(What is required):
All of the data should be given again word for word, though the images are to be left out.

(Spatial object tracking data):
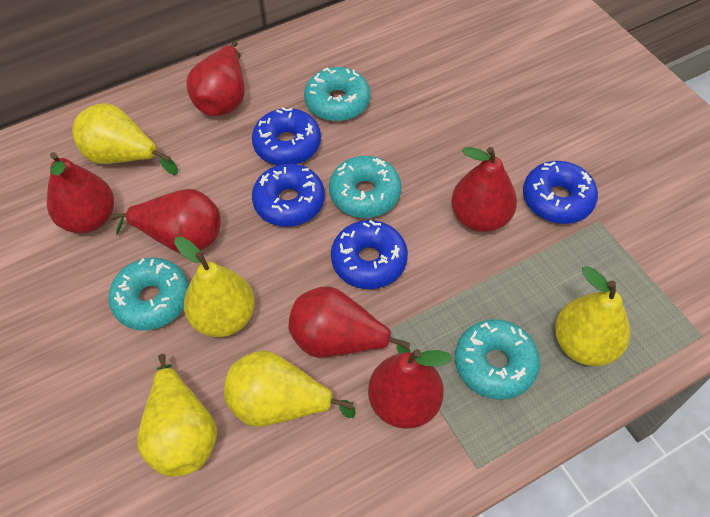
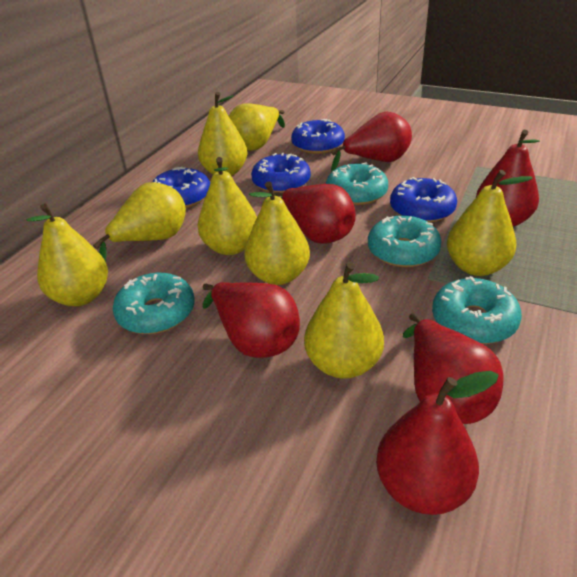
yellow pear: 5 -> 8

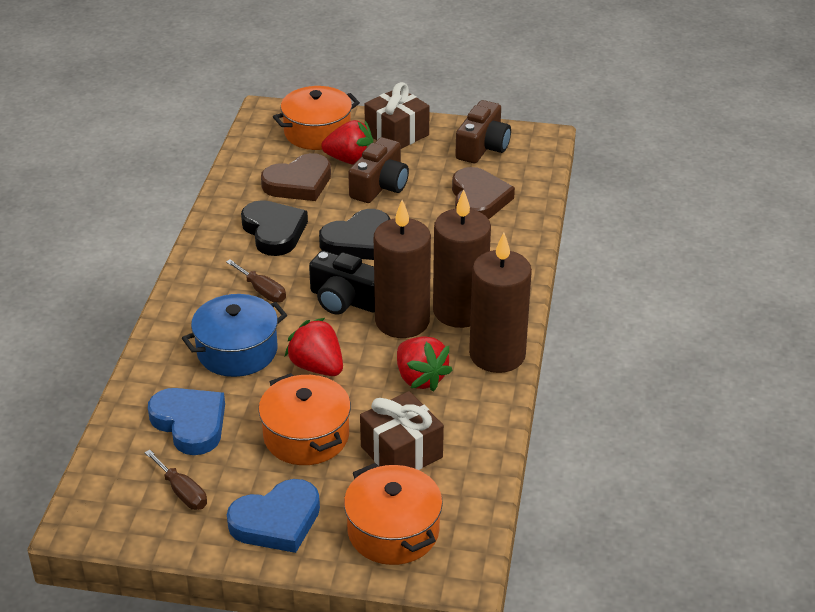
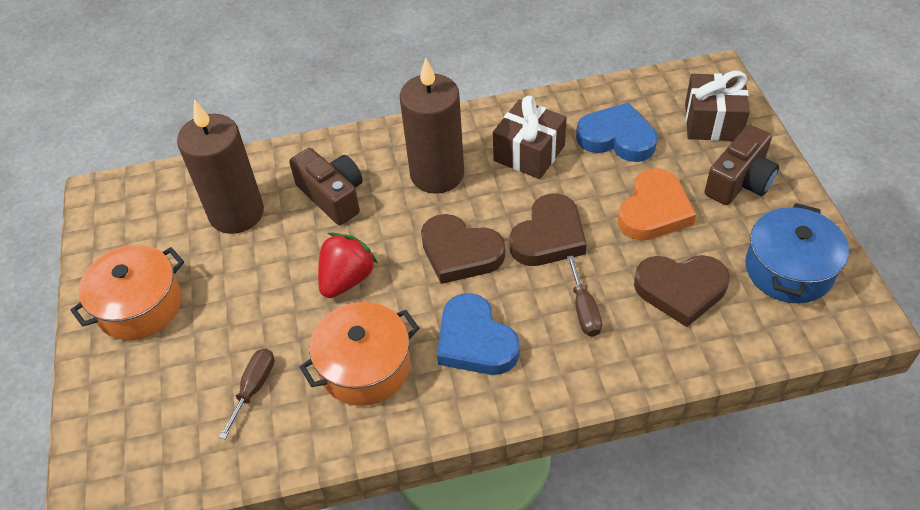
black camera: 1 -> 0
black heart: 2 -> 0
brown candle: 3 -> 2
brown heart: 2 -> 3
orange heart: 0 -> 1
orange pot: 3 -> 2
red strawberry: 3 -> 1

(Written answer):
yellow pear: 5 -> 8

black camera: 1 -> 0
black heart: 2 -> 0
brown candle: 3 -> 2
brown heart: 2 -> 3
orange heart: 0 -> 1
orange pot: 3 -> 2
red strawberry: 3 -> 1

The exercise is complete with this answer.